Exercise inputs:
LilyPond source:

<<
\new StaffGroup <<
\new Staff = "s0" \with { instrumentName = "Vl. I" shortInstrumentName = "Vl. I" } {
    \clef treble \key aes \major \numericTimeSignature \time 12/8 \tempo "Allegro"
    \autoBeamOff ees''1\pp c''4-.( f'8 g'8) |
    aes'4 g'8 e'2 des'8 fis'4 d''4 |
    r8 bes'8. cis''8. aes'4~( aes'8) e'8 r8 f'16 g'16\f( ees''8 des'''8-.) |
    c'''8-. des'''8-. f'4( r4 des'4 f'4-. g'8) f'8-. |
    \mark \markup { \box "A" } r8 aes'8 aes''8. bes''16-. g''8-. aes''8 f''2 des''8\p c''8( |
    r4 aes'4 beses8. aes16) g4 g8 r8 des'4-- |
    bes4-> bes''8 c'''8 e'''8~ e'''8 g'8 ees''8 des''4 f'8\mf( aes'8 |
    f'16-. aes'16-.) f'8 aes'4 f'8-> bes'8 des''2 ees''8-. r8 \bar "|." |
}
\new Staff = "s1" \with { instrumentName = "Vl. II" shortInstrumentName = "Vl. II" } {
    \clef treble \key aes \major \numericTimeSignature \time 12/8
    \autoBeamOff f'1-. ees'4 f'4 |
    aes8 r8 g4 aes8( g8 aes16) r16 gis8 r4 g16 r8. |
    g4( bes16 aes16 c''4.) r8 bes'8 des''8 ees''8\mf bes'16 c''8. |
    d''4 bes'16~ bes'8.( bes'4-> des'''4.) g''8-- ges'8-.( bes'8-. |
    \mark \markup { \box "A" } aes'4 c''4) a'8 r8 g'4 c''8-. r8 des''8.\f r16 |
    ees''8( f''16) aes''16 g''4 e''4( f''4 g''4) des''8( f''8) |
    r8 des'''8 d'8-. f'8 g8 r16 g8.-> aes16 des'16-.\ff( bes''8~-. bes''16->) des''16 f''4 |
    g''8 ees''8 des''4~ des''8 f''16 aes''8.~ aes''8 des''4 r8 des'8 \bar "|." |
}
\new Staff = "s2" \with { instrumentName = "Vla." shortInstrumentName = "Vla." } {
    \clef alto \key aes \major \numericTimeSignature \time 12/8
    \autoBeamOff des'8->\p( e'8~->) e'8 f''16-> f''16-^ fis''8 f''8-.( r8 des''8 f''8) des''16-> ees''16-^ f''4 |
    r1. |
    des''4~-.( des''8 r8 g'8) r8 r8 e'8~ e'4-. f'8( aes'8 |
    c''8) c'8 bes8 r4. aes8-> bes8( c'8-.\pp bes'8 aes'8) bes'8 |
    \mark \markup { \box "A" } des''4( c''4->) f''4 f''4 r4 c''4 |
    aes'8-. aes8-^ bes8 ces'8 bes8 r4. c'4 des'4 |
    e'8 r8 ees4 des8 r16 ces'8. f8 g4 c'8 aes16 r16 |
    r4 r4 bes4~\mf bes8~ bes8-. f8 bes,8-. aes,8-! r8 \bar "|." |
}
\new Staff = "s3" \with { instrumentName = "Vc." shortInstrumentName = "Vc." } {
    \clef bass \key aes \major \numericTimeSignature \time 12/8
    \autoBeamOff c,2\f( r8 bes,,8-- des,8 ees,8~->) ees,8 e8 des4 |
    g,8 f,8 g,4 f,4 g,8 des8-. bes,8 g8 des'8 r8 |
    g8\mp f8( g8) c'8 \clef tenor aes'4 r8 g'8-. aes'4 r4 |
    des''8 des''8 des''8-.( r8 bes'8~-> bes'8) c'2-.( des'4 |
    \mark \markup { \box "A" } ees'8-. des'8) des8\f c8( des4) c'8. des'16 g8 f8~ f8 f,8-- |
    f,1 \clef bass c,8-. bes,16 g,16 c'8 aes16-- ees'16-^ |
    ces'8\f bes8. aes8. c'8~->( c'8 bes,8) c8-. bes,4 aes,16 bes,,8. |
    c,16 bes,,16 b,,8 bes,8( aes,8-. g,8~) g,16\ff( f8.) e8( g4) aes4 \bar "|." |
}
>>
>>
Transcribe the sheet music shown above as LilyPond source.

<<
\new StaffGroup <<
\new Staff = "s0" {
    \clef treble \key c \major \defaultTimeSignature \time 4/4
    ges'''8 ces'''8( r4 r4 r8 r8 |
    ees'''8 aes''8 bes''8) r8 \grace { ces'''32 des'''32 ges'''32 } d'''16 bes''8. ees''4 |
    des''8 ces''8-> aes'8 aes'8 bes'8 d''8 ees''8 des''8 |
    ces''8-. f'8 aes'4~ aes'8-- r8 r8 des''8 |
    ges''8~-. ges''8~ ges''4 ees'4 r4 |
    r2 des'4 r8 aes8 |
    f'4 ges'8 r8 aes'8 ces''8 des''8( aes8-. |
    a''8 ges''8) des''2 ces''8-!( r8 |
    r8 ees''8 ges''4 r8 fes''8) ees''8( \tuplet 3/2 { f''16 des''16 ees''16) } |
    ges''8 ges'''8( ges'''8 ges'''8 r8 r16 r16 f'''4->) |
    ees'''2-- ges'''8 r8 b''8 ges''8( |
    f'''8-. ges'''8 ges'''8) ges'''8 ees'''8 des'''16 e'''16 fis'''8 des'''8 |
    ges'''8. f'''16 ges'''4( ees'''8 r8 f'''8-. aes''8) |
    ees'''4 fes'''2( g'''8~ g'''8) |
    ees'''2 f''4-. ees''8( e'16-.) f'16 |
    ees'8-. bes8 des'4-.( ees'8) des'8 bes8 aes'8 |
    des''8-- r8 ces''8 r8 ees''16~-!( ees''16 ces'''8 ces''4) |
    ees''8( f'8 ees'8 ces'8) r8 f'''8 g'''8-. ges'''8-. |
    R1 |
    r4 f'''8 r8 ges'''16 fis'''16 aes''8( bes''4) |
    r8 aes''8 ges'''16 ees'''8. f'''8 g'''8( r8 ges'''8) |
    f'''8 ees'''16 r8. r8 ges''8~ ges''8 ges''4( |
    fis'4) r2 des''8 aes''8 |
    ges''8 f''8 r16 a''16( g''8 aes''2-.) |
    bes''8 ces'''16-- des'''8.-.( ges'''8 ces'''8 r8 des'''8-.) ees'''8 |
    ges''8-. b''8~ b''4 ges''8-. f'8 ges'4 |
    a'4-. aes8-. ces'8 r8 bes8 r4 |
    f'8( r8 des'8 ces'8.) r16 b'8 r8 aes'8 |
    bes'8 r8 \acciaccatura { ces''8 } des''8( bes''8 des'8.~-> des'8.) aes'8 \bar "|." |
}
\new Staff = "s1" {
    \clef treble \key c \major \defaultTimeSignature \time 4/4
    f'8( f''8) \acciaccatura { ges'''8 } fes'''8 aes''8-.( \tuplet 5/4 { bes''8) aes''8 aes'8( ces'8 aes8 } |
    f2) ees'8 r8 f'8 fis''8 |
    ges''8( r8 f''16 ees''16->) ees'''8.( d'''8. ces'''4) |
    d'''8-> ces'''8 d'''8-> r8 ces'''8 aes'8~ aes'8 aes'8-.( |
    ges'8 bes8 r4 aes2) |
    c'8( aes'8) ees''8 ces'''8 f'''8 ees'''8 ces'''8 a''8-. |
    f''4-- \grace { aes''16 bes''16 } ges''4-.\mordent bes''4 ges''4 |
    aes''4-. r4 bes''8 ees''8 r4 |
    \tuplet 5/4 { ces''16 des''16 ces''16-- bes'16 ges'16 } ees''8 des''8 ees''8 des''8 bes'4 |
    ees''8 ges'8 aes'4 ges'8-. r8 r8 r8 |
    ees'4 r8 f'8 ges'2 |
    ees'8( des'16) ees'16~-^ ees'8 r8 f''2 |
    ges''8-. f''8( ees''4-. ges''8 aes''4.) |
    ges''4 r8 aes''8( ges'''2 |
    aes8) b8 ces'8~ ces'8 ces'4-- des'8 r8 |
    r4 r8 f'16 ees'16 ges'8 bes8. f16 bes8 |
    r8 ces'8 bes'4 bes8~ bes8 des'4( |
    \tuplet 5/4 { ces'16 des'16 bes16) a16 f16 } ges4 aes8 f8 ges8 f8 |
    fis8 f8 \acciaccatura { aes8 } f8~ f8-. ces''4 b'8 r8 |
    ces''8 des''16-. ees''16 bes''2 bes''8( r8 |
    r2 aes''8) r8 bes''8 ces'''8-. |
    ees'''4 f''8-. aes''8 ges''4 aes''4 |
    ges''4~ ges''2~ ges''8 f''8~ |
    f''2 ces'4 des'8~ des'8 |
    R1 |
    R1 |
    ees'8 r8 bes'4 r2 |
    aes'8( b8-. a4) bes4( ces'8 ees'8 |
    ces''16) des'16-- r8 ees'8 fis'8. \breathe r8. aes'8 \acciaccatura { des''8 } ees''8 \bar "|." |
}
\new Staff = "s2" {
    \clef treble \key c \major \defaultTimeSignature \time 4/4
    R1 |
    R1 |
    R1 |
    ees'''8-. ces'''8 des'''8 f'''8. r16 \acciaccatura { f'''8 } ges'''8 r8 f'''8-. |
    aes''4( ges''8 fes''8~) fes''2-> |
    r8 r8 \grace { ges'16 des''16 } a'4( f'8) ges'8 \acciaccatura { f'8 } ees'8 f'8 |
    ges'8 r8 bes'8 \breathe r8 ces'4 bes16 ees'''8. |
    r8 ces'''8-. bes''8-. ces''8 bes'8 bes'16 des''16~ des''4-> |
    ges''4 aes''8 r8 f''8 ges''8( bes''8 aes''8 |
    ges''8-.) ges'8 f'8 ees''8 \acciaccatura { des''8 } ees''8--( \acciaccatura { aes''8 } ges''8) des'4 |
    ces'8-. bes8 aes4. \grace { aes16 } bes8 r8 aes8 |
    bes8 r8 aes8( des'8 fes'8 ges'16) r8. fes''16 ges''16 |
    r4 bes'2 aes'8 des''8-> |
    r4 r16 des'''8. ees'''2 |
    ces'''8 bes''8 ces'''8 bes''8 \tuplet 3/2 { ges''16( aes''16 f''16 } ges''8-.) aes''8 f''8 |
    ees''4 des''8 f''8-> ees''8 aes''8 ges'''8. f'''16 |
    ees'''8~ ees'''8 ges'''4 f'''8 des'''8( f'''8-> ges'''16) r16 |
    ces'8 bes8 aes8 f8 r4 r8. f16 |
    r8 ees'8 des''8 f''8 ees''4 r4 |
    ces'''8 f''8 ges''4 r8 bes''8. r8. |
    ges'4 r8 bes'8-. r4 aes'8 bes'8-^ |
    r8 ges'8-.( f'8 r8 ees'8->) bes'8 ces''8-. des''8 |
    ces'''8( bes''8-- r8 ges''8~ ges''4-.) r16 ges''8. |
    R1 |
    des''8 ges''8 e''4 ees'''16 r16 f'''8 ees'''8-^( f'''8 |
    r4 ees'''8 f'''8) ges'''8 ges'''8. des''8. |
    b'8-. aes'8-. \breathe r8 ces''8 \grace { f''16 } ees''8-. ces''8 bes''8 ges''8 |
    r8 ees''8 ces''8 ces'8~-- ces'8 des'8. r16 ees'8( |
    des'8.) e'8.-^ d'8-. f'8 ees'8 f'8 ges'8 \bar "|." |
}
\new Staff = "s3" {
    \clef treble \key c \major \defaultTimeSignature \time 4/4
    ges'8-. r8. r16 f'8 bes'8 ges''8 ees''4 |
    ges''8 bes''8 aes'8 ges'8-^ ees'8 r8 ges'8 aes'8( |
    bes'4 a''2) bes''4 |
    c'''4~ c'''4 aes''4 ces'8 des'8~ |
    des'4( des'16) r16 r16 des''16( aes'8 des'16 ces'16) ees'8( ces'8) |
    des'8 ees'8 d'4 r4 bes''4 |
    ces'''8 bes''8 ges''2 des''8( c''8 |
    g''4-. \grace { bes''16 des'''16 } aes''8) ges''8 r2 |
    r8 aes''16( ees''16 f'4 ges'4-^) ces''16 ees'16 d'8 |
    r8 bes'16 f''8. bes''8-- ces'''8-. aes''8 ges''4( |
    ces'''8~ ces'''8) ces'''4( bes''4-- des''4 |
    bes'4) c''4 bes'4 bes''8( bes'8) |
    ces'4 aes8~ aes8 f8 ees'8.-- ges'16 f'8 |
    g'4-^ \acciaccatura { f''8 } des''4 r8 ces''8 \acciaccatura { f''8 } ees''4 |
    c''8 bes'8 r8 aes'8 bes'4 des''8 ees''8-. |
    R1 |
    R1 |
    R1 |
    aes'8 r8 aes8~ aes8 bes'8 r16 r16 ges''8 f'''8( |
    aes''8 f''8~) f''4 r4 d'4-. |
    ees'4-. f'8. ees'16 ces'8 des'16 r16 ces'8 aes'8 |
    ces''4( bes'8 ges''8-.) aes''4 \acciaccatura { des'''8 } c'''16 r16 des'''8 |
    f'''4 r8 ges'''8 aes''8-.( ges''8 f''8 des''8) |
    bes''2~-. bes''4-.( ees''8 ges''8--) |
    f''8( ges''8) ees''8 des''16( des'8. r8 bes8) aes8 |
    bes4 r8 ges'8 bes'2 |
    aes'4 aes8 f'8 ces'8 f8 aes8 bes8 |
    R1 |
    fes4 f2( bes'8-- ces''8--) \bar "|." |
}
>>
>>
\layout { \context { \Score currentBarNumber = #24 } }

Exercise aim:
Report each line of the notation above that contains the string "breathe".

Task response:
    ces''16) des'16-- r8 ees'8 fis'8. \breathe r8. aes'8 \acciaccatura { des''8 } ees''8 \bar "|." |
    ges'8 r8 bes'8 \breathe r8 ces'4 bes16 ees'''8. |
    b'8-. aes'8-. \breathe r8 ces''8 \grace { f''16 } ees''8-. ces''8 bes''8 ges''8 |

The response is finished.